Shape state transition data:
**********

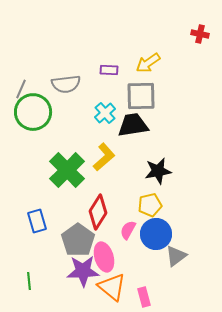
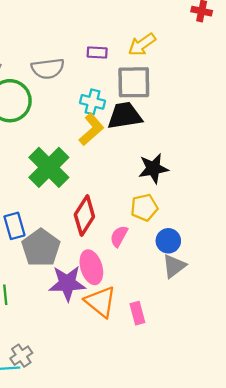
cyan cross: (105, 113) -> (93, 102), turned -35
yellow L-shape: (104, 157) -> (91, 129), moved
blue circle: (156, 234) -> (168, 241), moved, size x0.7
gray pentagon: (78, 240) -> (41, 248), moved

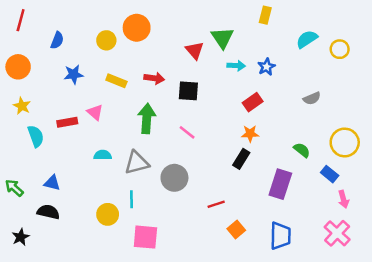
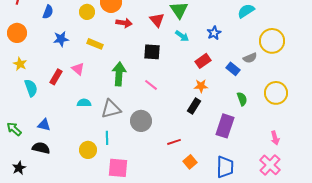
yellow circle: (340, 49) -> (272, 41), moved, size x1.6
cyan arrow: (236, 66) -> (182, 36), moved, turned 32
red arrow: (154, 78) -> (124, 23), moved
red rectangle: (67, 122) -> (56, 77), turned -49
green semicircle: (302, 150) -> (242, 99), turned 32
blue rectangle: (330, 174) -> (233, 69), moved

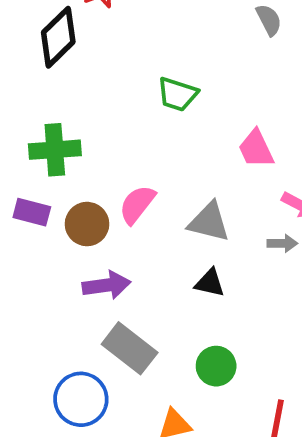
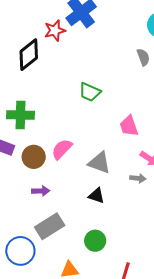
purple arrow: (106, 285) -> (41, 191), size x0.7
gray rectangle: (130, 348) -> (50, 226), turned -76

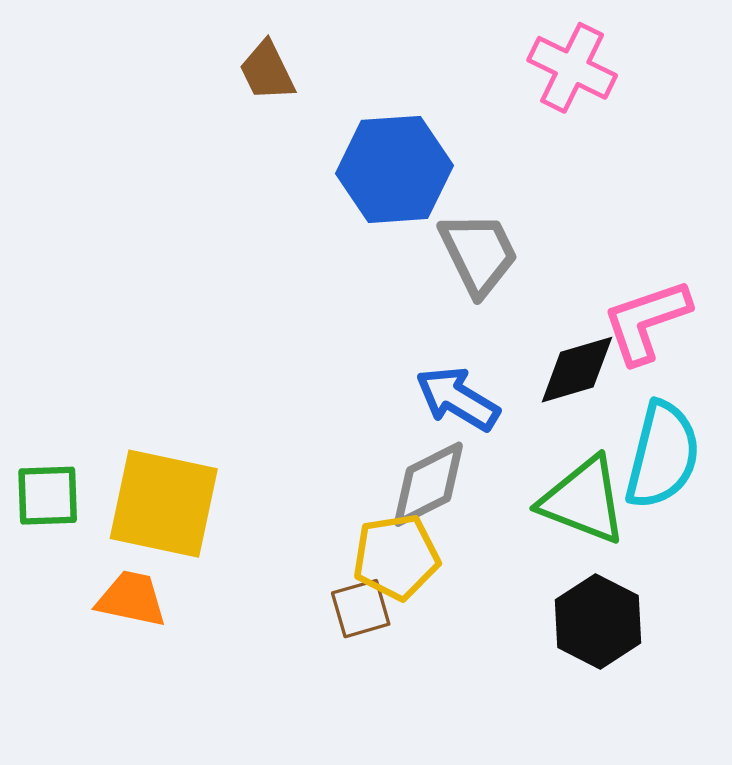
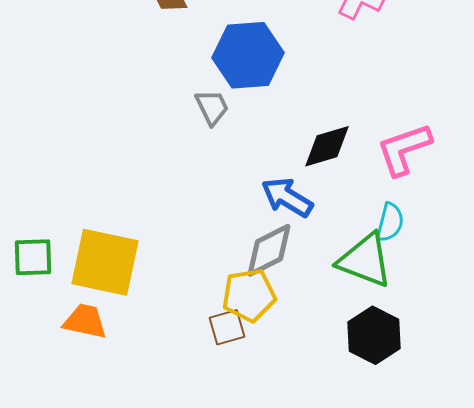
gray trapezoid: (479, 253) -> (212, 107), moved, size x0.7
black diamond: (577, 370) -> (327, 146), moved
cyan semicircle: (663, 455) -> (390, 222), moved, size x0.6

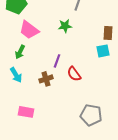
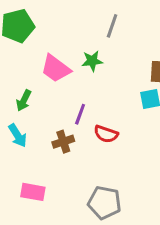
pink trapezoid: (29, 30) -> (56, 69), moved
red semicircle: (74, 74) -> (106, 134), turned -35
gray pentagon: (91, 115) -> (104, 203), moved

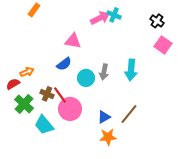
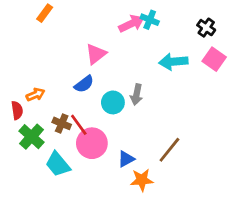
pink triangle: (73, 41) -> (96, 54), turned -48
cyan arrow: (131, 70) -> (173, 62), moved, turned 80
red semicircle: (13, 84) -> (17, 110), turned 112
blue triangle: (104, 117) -> (126, 159), moved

**********

### TASK PROMPT
Although the records hold pictures, return only what remains, word for word.

### RESULT BELOW
cyan cross: (105, 113) -> (93, 102), turned -35
yellow L-shape: (104, 157) -> (91, 129), moved
blue circle: (156, 234) -> (168, 241), moved, size x0.7
gray pentagon: (78, 240) -> (41, 248), moved

yellow circle: (340, 49) -> (272, 41), moved, size x1.6
cyan arrow: (236, 66) -> (182, 36), moved, turned 32
red arrow: (154, 78) -> (124, 23), moved
red rectangle: (67, 122) -> (56, 77), turned -49
green semicircle: (302, 150) -> (242, 99), turned 32
blue rectangle: (330, 174) -> (233, 69), moved

purple arrow: (106, 285) -> (41, 191), size x0.7
gray rectangle: (130, 348) -> (50, 226), turned -76

gray trapezoid: (479, 253) -> (212, 107), moved, size x0.7
black diamond: (577, 370) -> (327, 146), moved
cyan semicircle: (663, 455) -> (390, 222), moved, size x0.6

pink trapezoid: (29, 30) -> (56, 69), moved
red semicircle: (74, 74) -> (106, 134), turned -35
gray pentagon: (91, 115) -> (104, 203), moved

pink triangle: (73, 41) -> (96, 54), turned -48
cyan arrow: (131, 70) -> (173, 62), moved, turned 80
red semicircle: (13, 84) -> (17, 110), turned 112
blue triangle: (104, 117) -> (126, 159), moved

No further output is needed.